Required task: Copy the listing below word for word, but leave out the picture.

Given data:
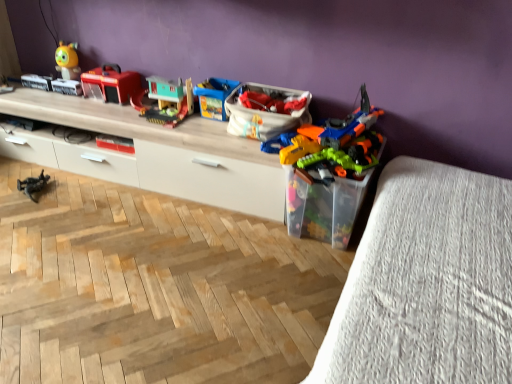
Question: Is wooden toy house at center, the 3th toy in the left-to-right sequence, looking in the opposite direction of metallic gray toy soldier at lower left, marked as the 1th toy in a left-to-right arrangement?

Choices:
 (A) no
 (B) yes

Answer: (A)

Question: Is wooden toy house at center, which is the 3th toy in right-to-left order, further to camera compared to metallic gray toy soldier at lower left, marked as the 1th toy in a left-to-right arrangement?

Choices:
 (A) no
 (B) yes

Answer: (A)

Question: Are wooden toy house at center, the 3th toy in the left-to-right sequence, and metallic gray toy soldier at lower left, the fifth toy in the right-to-left sequence, making contact?

Choices:
 (A) no
 (B) yes

Answer: (A)

Question: Is wooden toy house at center, which is the 3th toy in right-to-left order, not inside metallic gray toy soldier at lower left, marked as the 1th toy in a left-to-right arrangement?

Choices:
 (A) yes
 (B) no

Answer: (A)

Question: Can you confirm if wooden toy house at center, which is the 3th toy in right-to-left order, is shorter than metallic gray toy soldier at lower left, marked as the 1th toy in a left-to-right arrangement?

Choices:
 (A) no
 (B) yes

Answer: (A)

Question: Is wooden toy house at center, which is the 3th toy in right-to-left order, positioned before metallic gray toy soldier at lower left, marked as the 1th toy in a left-to-right arrangement?

Choices:
 (A) yes
 (B) no

Answer: (A)

Question: From the image's perspective, would you say translucent plastic storage box at center-right, which is the 2th storage box from top to bottom, is shown under translucent plastic toy container at lower right?

Choices:
 (A) yes
 (B) no

Answer: (B)

Question: Considering the relative sizes of translucent plastic storage box at center-right, acting as the 1th storage box starting from the bottom, and translucent plastic toy container at lower right in the image provided, is translucent plastic storage box at center-right, acting as the 1th storage box starting from the bottom, bigger than translucent plastic toy container at lower right?

Choices:
 (A) yes
 (B) no

Answer: (B)

Question: Is translucent plastic storage box at center-right, which is the 2th storage box from top to bottom, oriented away from translucent plastic toy container at lower right?

Choices:
 (A) yes
 (B) no

Answer: (B)

Question: Is translucent plastic storage box at center-right, acting as the 1th storage box starting from the bottom, facing towards translucent plastic toy container at lower right?

Choices:
 (A) yes
 (B) no

Answer: (B)

Question: Does translucent plastic storage box at center-right, which is the 2th storage box from top to bottom, appear on the left side of translucent plastic toy container at lower right?

Choices:
 (A) yes
 (B) no

Answer: (A)

Question: Is translucent plastic toy container at lower right a part of translucent plastic storage box at center-right, acting as the 1th storage box starting from the bottom?

Choices:
 (A) no
 (B) yes

Answer: (A)

Question: Is wooden toy house at center, which is the 3th toy in right-to-left order, looking in the opposite direction of blue plastic toy at center, which is the fourth toy from left to right?

Choices:
 (A) no
 (B) yes

Answer: (A)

Exercise output:
Question: Is wooden toy house at center, the 3th toy in the left-to-right sequence, looking in the opposite direction of metallic gray toy soldier at lower left, marked as the 1th toy in a left-to-right arrangement?

Choices:
 (A) no
 (B) yes

Answer: (A)

Question: Is wooden toy house at center, which is the 3th toy in right-to-left order, further to camera compared to metallic gray toy soldier at lower left, marked as the 1th toy in a left-to-right arrangement?

Choices:
 (A) no
 (B) yes

Answer: (A)

Question: Are wooden toy house at center, the 3th toy in the left-to-right sequence, and metallic gray toy soldier at lower left, the fifth toy in the right-to-left sequence, making contact?

Choices:
 (A) no
 (B) yes

Answer: (A)

Question: Is wooden toy house at center, which is the 3th toy in right-to-left order, not inside metallic gray toy soldier at lower left, marked as the 1th toy in a left-to-right arrangement?

Choices:
 (A) yes
 (B) no

Answer: (A)

Question: Can you confirm if wooden toy house at center, which is the 3th toy in right-to-left order, is shorter than metallic gray toy soldier at lower left, marked as the 1th toy in a left-to-right arrangement?

Choices:
 (A) no
 (B) yes

Answer: (A)

Question: Is wooden toy house at center, which is the 3th toy in right-to-left order, positioned before metallic gray toy soldier at lower left, marked as the 1th toy in a left-to-right arrangement?

Choices:
 (A) yes
 (B) no

Answer: (A)

Question: From the image's perspective, would you say translucent plastic storage box at center-right, which is the 2th storage box from top to bottom, is shown under translucent plastic toy container at lower right?

Choices:
 (A) yes
 (B) no

Answer: (B)

Question: Considering the relative sizes of translucent plastic storage box at center-right, acting as the 1th storage box starting from the bottom, and translucent plastic toy container at lower right in the image provided, is translucent plastic storage box at center-right, acting as the 1th storage box starting from the bottom, bigger than translucent plastic toy container at lower right?

Choices:
 (A) yes
 (B) no

Answer: (B)

Question: Is translucent plastic storage box at center-right, which is the 2th storage box from top to bottom, oriented away from translucent plastic toy container at lower right?

Choices:
 (A) yes
 (B) no

Answer: (B)

Question: Is translucent plastic storage box at center-right, acting as the 1th storage box starting from the bottom, facing towards translucent plastic toy container at lower right?

Choices:
 (A) yes
 (B) no

Answer: (B)

Question: Does translucent plastic storage box at center-right, which is the 2th storage box from top to bottom, appear on the left side of translucent plastic toy container at lower right?

Choices:
 (A) yes
 (B) no

Answer: (A)

Question: Is translucent plastic toy container at lower right a part of translucent plastic storage box at center-right, acting as the 1th storage box starting from the bottom?

Choices:
 (A) no
 (B) yes

Answer: (A)

Question: Is wooden toy house at center, which is the 3th toy in right-to-left order, looking in the opposite direction of blue plastic toy at center, which is the fourth toy from left to right?

Choices:
 (A) no
 (B) yes

Answer: (A)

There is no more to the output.